**AIM**
Write out the entries verbatim, starting at the beginning of the entries and ending with the line that contains "road 2 (secondary): [(96,477),(92,167)]", including both ends.

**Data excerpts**

>> START

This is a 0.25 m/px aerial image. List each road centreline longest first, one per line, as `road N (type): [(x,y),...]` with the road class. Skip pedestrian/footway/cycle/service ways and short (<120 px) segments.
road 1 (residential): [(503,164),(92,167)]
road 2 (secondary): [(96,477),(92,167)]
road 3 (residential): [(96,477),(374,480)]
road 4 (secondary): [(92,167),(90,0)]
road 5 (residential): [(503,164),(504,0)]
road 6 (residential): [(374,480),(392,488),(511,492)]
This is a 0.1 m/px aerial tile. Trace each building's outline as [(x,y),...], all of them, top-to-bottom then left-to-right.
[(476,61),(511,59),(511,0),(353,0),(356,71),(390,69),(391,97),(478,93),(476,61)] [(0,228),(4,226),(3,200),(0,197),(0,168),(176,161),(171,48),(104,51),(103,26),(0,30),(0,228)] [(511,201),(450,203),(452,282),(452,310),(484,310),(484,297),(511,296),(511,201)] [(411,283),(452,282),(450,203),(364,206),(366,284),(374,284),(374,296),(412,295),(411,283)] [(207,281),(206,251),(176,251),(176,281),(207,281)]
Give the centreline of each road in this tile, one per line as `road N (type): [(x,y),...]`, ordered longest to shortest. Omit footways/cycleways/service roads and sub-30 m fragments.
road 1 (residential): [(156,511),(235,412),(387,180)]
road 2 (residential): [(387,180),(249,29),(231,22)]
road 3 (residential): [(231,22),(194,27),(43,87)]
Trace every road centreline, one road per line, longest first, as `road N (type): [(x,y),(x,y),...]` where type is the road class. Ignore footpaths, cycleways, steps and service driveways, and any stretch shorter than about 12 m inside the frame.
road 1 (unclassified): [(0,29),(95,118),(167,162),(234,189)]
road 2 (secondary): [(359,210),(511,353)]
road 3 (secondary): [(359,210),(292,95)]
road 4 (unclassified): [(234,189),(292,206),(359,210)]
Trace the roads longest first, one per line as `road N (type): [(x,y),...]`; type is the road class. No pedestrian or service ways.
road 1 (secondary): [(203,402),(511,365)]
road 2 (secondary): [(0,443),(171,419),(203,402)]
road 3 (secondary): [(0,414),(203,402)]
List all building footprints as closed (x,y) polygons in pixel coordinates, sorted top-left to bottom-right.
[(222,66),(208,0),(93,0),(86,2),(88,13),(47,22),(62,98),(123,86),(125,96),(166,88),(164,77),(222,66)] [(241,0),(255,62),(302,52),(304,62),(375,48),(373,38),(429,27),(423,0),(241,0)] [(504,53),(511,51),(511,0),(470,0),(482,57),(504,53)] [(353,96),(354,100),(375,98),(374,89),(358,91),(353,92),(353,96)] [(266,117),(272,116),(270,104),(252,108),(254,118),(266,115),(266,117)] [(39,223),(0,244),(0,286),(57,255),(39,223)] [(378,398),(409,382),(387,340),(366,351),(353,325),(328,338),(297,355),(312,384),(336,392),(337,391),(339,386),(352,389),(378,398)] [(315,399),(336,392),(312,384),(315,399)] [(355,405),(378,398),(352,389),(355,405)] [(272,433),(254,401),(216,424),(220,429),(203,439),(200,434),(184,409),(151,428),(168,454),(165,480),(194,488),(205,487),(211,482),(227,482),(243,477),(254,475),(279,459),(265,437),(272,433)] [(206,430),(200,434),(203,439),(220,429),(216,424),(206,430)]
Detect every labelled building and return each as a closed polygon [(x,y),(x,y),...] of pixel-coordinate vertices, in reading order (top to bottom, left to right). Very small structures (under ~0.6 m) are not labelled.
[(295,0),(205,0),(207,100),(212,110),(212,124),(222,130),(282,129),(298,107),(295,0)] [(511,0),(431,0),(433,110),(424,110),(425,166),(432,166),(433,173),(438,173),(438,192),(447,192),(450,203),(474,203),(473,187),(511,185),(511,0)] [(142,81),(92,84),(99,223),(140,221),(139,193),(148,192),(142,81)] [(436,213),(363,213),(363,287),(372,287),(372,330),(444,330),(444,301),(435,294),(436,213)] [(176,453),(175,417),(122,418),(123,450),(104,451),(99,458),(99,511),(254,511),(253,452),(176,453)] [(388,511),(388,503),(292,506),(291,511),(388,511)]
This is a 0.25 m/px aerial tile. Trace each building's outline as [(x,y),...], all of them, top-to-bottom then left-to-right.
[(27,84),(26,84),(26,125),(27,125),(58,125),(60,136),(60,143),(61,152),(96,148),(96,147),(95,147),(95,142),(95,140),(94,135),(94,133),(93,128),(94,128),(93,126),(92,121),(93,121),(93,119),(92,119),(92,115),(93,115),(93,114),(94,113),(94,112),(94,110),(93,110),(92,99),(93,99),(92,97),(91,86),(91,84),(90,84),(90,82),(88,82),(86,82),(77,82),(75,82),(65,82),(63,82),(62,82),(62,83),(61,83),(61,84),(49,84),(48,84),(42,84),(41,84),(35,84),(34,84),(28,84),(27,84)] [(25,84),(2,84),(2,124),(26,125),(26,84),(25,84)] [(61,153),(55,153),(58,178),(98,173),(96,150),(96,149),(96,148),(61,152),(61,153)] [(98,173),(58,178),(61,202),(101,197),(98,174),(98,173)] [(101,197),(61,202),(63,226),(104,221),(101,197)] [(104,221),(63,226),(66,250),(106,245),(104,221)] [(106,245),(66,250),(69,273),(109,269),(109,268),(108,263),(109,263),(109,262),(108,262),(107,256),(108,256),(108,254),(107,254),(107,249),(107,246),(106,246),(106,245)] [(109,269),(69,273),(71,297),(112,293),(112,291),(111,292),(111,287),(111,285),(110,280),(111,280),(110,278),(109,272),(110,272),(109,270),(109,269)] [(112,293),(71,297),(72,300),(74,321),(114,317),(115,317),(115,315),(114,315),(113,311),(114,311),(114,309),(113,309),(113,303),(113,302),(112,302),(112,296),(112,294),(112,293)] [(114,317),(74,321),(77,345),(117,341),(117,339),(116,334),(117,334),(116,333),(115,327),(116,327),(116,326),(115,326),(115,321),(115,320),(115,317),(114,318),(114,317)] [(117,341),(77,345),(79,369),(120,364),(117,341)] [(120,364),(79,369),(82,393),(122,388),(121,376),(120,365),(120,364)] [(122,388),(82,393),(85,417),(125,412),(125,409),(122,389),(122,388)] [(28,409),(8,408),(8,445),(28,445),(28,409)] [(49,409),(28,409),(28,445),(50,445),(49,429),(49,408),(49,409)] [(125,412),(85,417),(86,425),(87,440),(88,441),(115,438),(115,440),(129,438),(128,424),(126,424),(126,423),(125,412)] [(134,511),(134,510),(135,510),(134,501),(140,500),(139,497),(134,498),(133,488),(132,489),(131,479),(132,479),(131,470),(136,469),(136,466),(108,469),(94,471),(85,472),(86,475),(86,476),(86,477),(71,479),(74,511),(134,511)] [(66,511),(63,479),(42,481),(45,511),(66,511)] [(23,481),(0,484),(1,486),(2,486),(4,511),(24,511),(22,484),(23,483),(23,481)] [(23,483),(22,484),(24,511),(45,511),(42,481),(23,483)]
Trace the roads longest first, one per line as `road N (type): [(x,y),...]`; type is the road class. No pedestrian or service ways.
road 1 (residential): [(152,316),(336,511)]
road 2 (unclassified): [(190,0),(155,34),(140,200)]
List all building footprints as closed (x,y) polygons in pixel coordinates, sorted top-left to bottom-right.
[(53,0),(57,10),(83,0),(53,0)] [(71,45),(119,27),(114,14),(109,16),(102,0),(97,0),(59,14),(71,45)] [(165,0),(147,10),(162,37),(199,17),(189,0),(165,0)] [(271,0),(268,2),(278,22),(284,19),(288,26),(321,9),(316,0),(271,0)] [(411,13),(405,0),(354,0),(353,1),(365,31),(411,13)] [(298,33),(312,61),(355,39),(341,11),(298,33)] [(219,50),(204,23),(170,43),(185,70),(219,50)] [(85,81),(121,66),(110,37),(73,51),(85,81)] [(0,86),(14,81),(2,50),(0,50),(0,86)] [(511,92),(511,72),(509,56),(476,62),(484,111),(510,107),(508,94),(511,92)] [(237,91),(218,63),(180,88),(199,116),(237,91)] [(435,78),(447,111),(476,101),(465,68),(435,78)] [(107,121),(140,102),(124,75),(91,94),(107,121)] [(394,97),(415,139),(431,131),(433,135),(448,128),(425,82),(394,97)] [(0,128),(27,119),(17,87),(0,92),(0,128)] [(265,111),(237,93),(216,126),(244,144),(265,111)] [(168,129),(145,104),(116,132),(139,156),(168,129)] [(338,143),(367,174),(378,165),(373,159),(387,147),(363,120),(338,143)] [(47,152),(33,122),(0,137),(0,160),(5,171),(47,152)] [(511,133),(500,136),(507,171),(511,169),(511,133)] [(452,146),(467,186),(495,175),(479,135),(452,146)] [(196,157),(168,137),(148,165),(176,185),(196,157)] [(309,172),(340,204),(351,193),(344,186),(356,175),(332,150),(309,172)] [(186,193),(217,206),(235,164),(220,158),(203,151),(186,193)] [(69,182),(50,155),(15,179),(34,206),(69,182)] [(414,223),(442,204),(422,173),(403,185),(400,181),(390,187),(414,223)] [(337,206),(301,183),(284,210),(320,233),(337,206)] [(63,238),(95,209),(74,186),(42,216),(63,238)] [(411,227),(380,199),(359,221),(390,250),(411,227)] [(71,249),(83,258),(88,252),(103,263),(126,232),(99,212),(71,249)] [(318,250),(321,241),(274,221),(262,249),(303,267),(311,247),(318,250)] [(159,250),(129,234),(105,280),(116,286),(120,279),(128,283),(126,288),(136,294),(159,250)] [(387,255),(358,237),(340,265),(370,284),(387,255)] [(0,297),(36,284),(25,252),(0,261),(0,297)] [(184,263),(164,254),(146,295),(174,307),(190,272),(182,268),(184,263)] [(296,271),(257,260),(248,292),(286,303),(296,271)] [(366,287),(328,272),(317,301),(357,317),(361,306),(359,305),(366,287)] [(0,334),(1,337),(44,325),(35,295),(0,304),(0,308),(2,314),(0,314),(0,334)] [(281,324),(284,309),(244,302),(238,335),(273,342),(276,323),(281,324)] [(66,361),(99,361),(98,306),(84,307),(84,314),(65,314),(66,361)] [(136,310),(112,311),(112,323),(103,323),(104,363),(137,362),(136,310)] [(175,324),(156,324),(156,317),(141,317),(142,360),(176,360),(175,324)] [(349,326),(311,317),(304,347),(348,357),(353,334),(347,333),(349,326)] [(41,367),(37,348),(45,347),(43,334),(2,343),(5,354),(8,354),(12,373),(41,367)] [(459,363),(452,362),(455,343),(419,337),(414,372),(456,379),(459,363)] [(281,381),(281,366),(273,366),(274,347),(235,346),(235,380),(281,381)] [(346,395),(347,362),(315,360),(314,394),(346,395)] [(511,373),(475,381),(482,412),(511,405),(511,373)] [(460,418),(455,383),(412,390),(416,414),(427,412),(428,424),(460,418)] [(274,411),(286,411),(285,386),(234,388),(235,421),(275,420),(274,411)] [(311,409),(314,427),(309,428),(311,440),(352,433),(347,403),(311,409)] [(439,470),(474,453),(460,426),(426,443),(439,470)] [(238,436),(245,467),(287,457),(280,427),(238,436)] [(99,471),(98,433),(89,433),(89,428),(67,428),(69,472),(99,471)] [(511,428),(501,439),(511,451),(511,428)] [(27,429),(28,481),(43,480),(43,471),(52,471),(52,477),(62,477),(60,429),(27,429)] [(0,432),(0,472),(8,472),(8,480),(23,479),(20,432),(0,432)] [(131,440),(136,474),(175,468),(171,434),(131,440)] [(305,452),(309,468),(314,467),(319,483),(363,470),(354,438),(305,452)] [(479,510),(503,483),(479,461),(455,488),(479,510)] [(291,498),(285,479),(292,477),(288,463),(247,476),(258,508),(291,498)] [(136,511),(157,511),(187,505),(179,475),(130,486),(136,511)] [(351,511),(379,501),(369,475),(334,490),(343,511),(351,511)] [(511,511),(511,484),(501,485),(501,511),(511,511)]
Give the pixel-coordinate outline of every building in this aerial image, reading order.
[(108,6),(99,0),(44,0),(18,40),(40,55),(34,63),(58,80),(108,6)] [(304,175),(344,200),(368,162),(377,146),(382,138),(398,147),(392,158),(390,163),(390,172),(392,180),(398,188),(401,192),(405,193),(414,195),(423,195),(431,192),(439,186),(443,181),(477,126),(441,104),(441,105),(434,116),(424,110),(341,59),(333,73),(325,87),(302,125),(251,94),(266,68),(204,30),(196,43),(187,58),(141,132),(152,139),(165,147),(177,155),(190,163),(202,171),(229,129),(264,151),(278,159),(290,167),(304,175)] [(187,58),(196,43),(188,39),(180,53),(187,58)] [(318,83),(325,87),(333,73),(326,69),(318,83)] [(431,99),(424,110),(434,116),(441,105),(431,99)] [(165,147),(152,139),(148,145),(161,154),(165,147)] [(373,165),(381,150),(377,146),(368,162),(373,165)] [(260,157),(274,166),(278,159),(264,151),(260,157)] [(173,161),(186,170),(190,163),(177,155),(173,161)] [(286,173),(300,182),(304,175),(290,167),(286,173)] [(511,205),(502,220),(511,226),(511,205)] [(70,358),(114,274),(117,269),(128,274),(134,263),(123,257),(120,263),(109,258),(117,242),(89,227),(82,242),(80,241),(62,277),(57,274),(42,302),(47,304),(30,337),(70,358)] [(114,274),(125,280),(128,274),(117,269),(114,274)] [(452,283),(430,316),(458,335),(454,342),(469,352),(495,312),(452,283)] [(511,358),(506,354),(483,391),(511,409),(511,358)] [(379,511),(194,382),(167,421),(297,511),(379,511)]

>> END

**RESULT BELOW**
This is a 0.25 m/px aerial image. List each road centreline longest first, one per line, as `road N (type): [(x,y),...]` with the road class. Skip pedestrian/footway/cycle/service ways and short (<120 px) segments.
road 1 (residential): [(503,164),(92,167)]
road 2 (secondary): [(96,477),(92,167)]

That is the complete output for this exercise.